What this task involves =
Scan the records below for the line with "black cutting board: 4 -> 3" and the line with "grey pyramid: 4 -> 1". Repeat those two lines and every line between them exactly, and nothing else.

Dataset records =
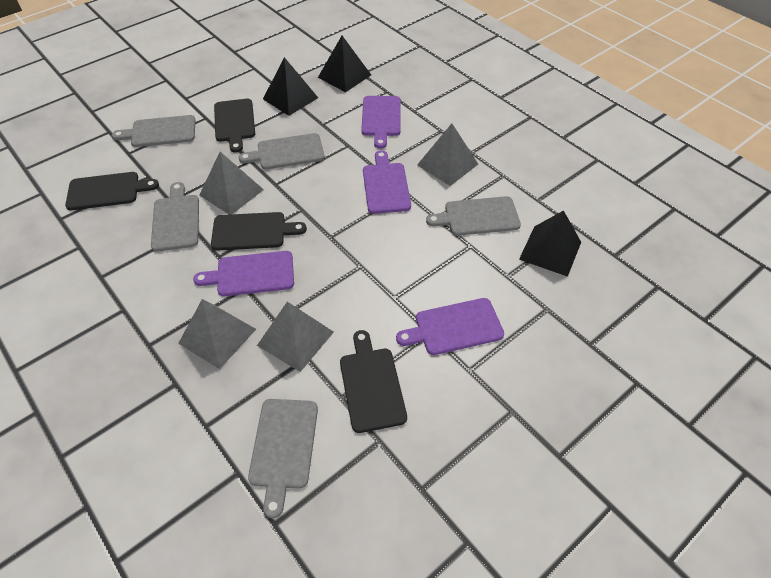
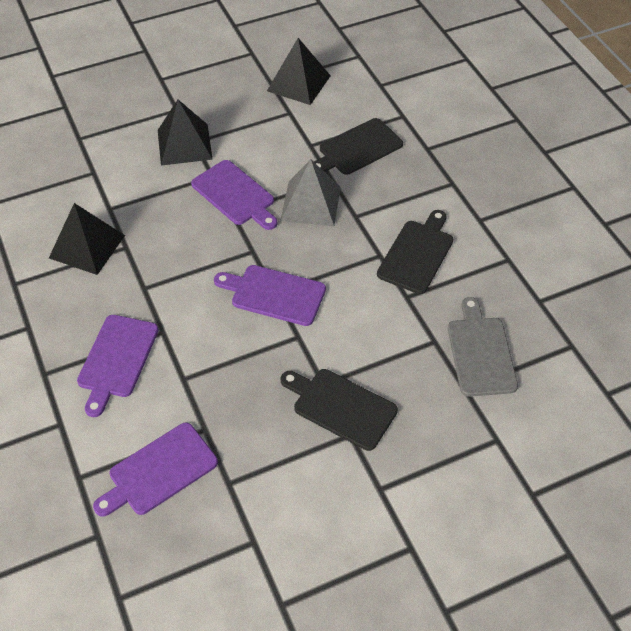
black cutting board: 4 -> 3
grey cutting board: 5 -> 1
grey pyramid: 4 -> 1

--

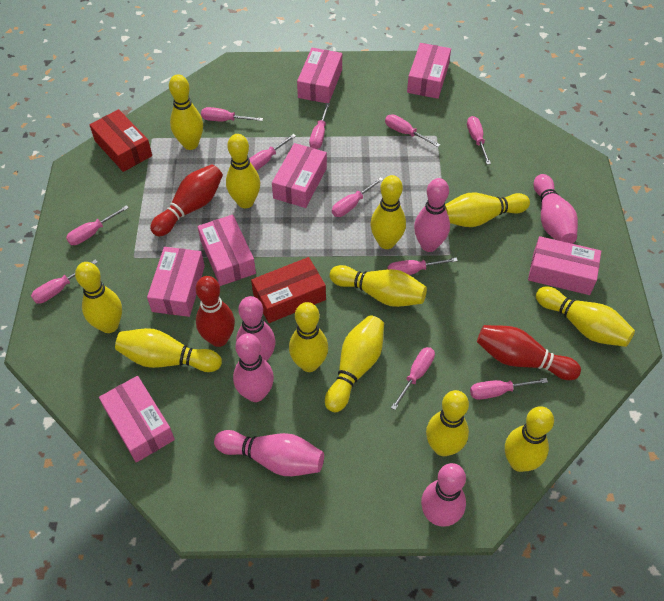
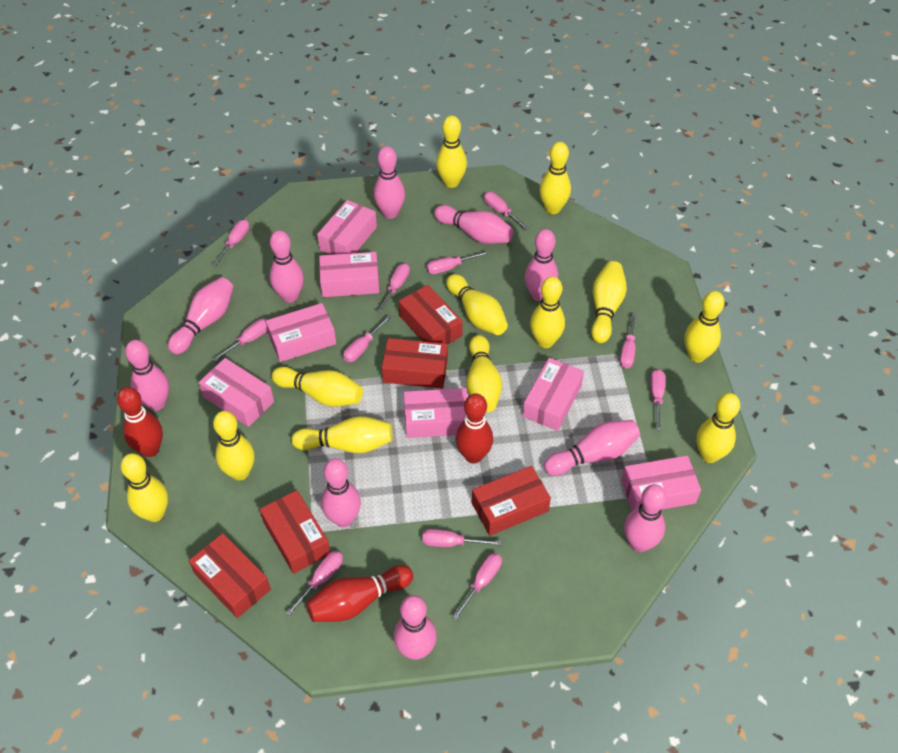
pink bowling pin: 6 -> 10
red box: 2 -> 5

Written answer =
black cutting board: 4 -> 3
grey cutting board: 5 -> 1
grey pyramid: 4 -> 1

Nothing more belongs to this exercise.